» **Exercise**
Please output the section of the listing below that opens with the line containing "camera: 145 degrees left, 25 degrees down" and closes with the line containing "(616, 164) = (226, 259): none", exactly and with nothing else.

» **Data records**
* * * * * * *

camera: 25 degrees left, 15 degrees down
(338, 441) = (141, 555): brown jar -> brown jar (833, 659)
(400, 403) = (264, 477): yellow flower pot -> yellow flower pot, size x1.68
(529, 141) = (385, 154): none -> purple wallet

* * * * * * *

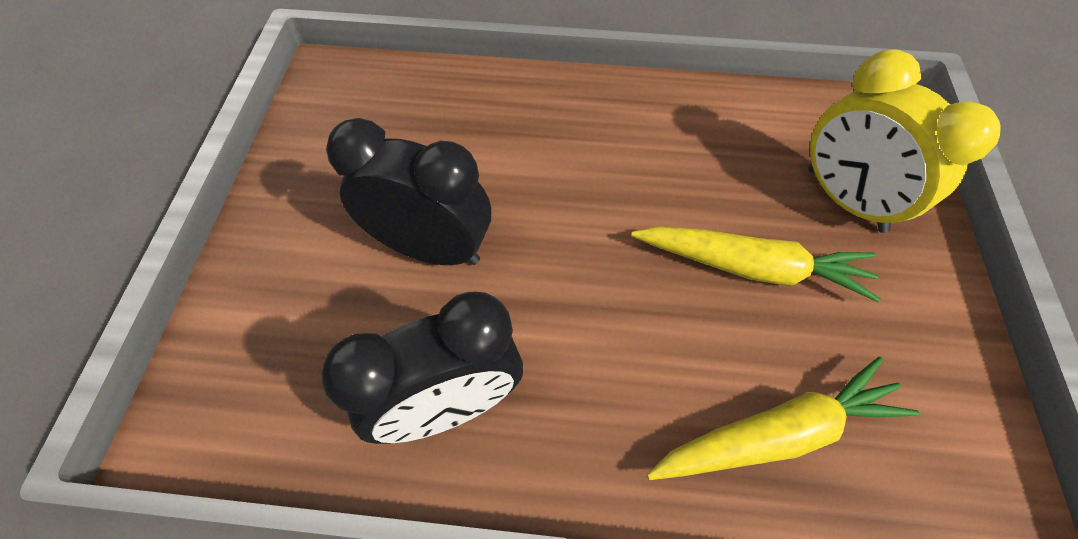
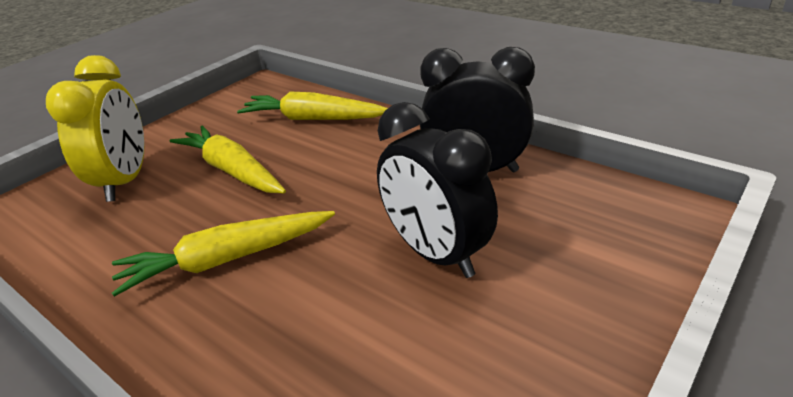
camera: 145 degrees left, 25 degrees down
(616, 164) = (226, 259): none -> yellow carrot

* * * * * * *

» **Answer to the problem**
camera: 145 degrees left, 25 degrees down
(616, 164) = (226, 259): none -> yellow carrot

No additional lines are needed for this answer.